▸ **Work instruction**:
The records below hold a stretch from the line with "223, 571, 290)" through the line with "45 degrees counterclockwise"; return exactly those lines, ends included, and nothing more.

Stored items from a collection
──────

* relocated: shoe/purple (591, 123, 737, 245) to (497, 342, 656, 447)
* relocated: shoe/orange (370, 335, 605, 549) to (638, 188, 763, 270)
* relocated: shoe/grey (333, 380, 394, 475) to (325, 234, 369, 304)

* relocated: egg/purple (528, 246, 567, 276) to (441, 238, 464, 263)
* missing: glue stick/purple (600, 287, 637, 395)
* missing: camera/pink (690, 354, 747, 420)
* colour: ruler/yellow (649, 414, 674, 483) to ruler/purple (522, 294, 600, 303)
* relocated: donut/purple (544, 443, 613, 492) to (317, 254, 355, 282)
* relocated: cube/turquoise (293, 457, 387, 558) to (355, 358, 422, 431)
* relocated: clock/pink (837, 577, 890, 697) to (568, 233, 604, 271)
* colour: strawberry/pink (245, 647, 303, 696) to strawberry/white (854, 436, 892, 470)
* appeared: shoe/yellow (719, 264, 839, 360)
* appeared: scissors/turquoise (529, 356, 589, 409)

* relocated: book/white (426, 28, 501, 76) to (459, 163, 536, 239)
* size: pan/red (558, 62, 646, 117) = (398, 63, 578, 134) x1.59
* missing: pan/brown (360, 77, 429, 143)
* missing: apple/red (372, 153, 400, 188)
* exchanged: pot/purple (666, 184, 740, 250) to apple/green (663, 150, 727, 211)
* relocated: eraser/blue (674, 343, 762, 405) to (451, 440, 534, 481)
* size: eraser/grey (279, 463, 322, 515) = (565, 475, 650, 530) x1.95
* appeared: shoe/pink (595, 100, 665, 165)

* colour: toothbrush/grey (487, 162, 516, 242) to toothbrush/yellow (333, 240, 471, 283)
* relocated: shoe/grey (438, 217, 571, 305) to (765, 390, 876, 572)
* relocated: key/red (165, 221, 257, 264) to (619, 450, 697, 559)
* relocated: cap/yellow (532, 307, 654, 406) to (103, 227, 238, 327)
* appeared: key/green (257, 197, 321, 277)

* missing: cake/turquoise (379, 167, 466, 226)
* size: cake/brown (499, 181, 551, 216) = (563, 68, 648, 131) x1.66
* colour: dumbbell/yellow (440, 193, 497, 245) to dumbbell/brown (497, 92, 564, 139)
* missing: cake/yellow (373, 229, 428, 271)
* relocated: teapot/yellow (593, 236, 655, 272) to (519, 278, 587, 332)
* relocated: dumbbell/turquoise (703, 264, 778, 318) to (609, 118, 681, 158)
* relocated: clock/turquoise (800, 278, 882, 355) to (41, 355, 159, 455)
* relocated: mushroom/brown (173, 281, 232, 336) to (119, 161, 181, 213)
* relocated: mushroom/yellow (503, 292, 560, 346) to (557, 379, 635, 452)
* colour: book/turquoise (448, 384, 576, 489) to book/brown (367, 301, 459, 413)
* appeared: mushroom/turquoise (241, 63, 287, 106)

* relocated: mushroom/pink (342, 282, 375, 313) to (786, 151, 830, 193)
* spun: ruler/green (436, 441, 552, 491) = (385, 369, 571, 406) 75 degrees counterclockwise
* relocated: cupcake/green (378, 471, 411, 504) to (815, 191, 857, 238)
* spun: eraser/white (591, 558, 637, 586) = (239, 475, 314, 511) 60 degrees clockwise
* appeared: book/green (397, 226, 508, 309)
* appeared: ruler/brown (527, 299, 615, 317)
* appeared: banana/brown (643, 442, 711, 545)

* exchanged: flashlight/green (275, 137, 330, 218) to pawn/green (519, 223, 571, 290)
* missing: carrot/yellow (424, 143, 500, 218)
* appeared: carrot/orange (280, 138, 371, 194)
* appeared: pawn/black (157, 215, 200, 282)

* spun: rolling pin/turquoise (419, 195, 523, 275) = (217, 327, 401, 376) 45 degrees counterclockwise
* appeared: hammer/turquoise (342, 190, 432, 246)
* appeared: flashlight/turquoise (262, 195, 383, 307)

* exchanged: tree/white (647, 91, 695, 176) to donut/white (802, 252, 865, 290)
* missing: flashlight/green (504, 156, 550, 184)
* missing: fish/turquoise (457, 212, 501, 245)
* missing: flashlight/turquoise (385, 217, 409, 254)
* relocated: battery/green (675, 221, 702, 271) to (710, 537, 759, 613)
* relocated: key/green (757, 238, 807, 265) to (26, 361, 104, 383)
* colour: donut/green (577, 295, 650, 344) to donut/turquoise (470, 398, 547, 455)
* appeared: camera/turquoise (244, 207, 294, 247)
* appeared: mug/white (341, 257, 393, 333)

──────

▸ **Problem solution**:
* exchanged: flashlight/green (275, 137, 330, 218) to pawn/green (519, 223, 571, 290)
* missing: carrot/yellow (424, 143, 500, 218)
* appeared: carrot/orange (280, 138, 371, 194)
* appeared: pawn/black (157, 215, 200, 282)

* spun: rolling pin/turquoise (419, 195, 523, 275) = (217, 327, 401, 376) 45 degrees counterclockwise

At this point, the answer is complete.